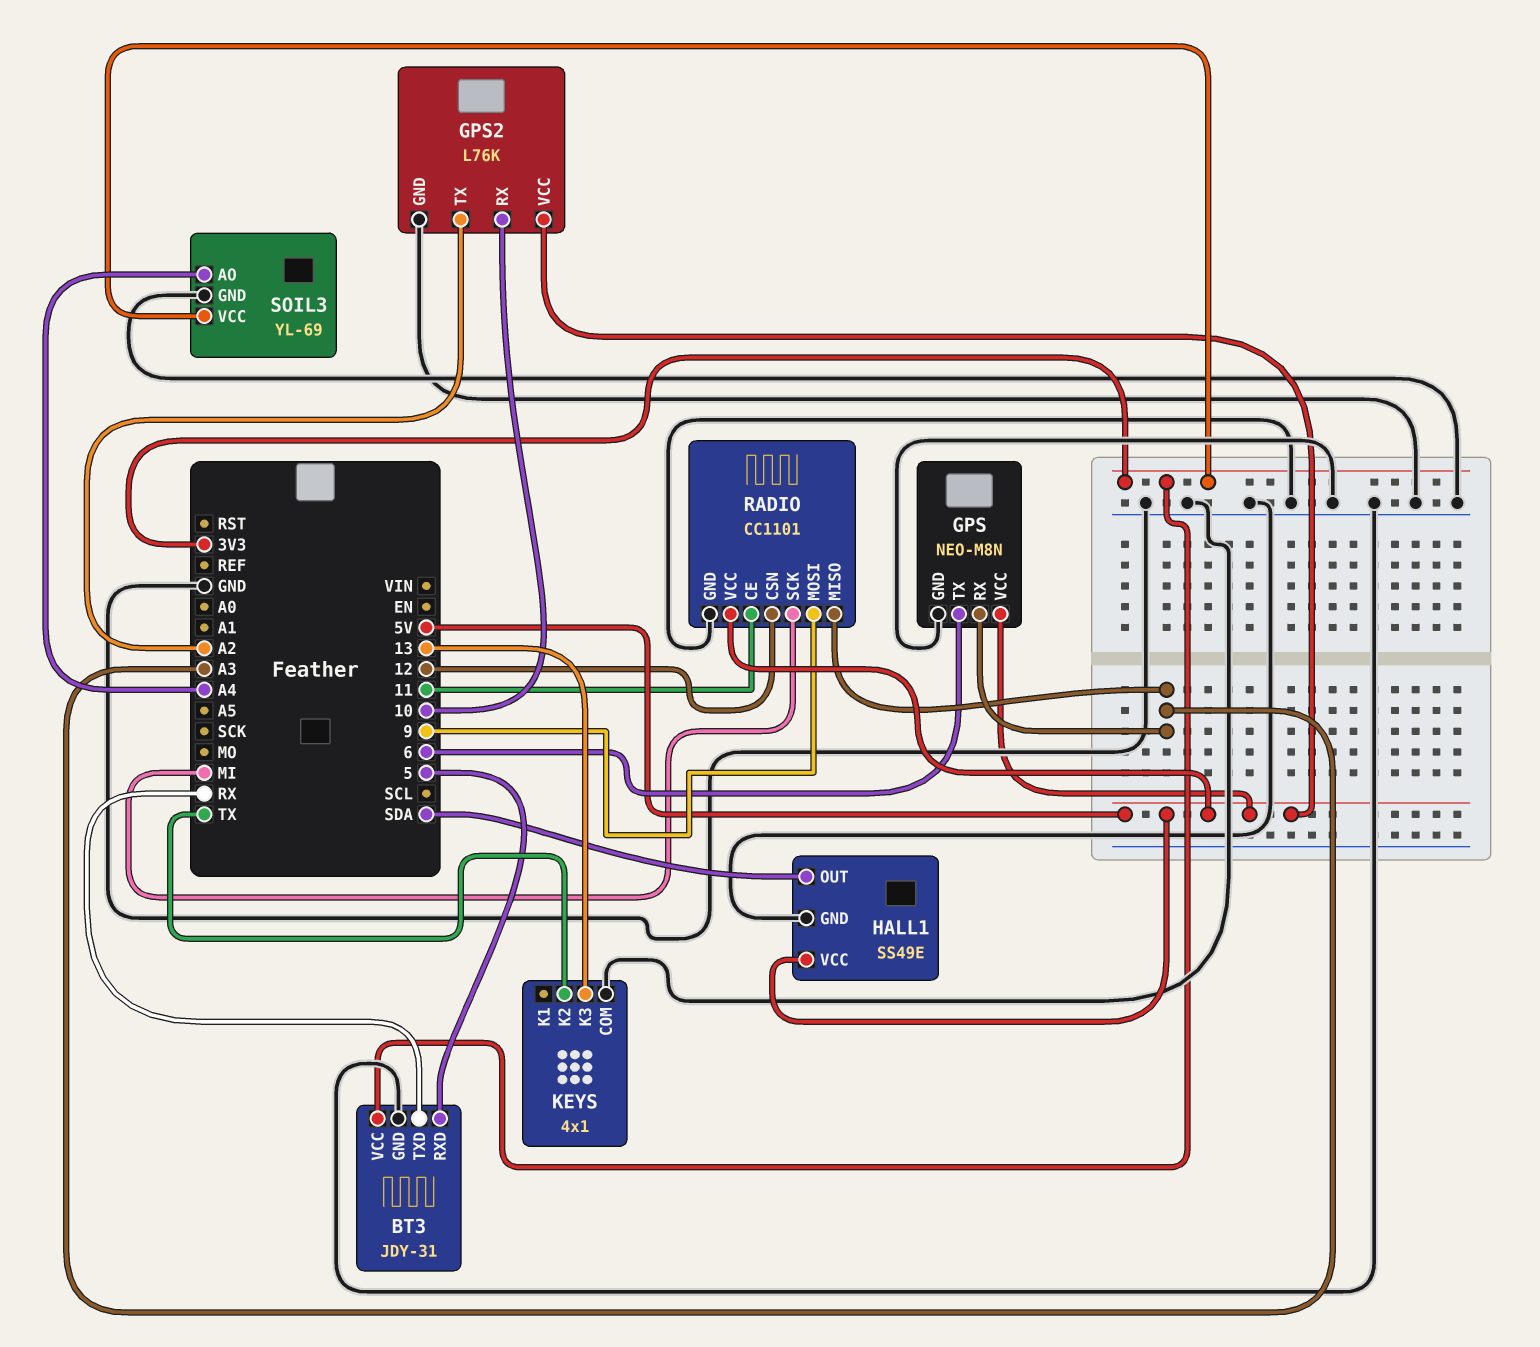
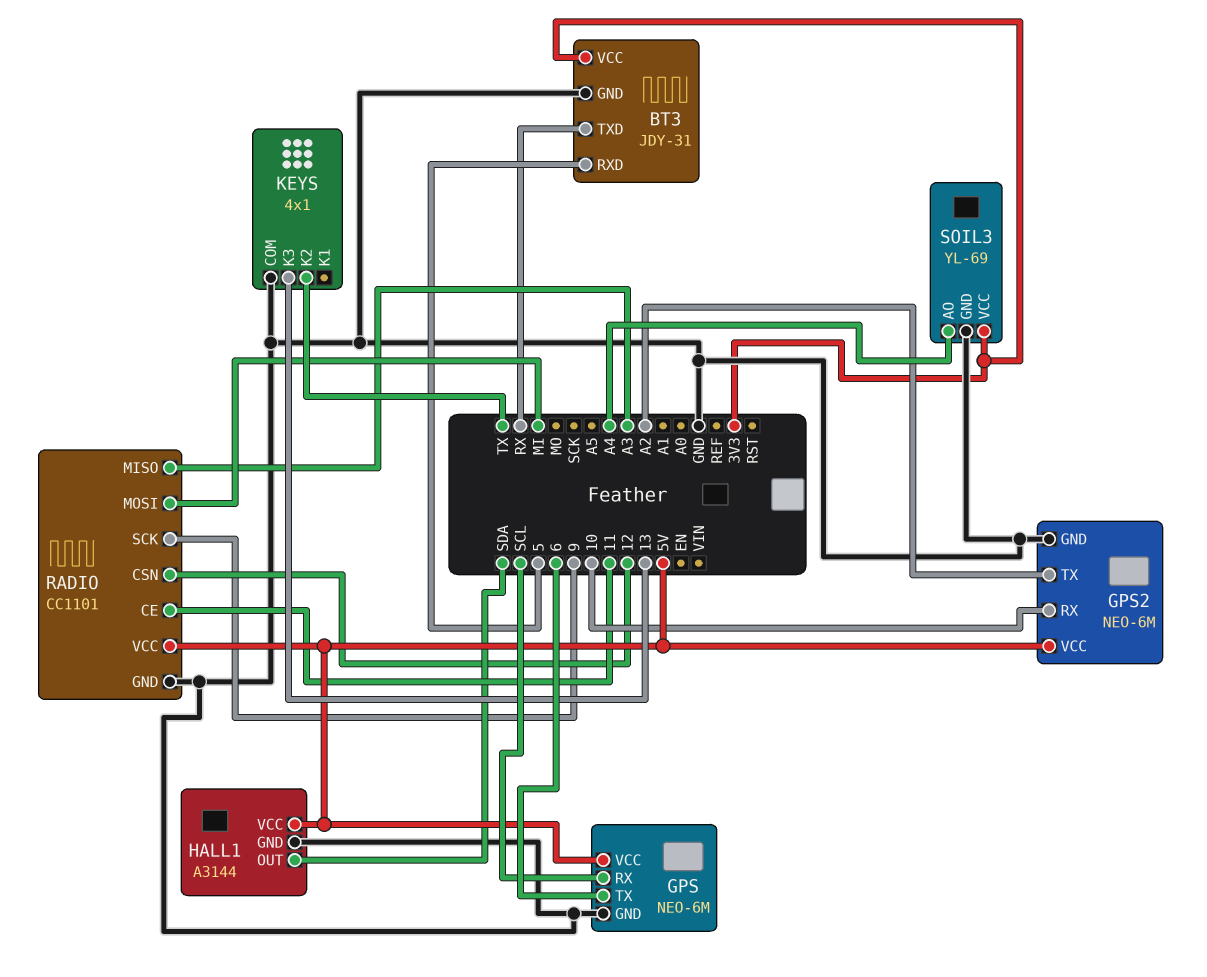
GPS: NEO-M8N -> NEO-6M
GPS pin RX: A3 -> SCL
GPS2: L76K -> NEO-6M
HALL1: SS49E -> A3144
RADIO pin MOSI: 9 -> MI
RADIO pin SCK: MI -> 9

Problem details - Without the pictures, copy out all the records above exactly.

Finished task -
GPS: NEO-M8N -> NEO-6M
GPS pin RX: A3 -> SCL
GPS2: L76K -> NEO-6M
HALL1: SS49E -> A3144
RADIO pin MOSI: 9 -> MI
RADIO pin SCK: MI -> 9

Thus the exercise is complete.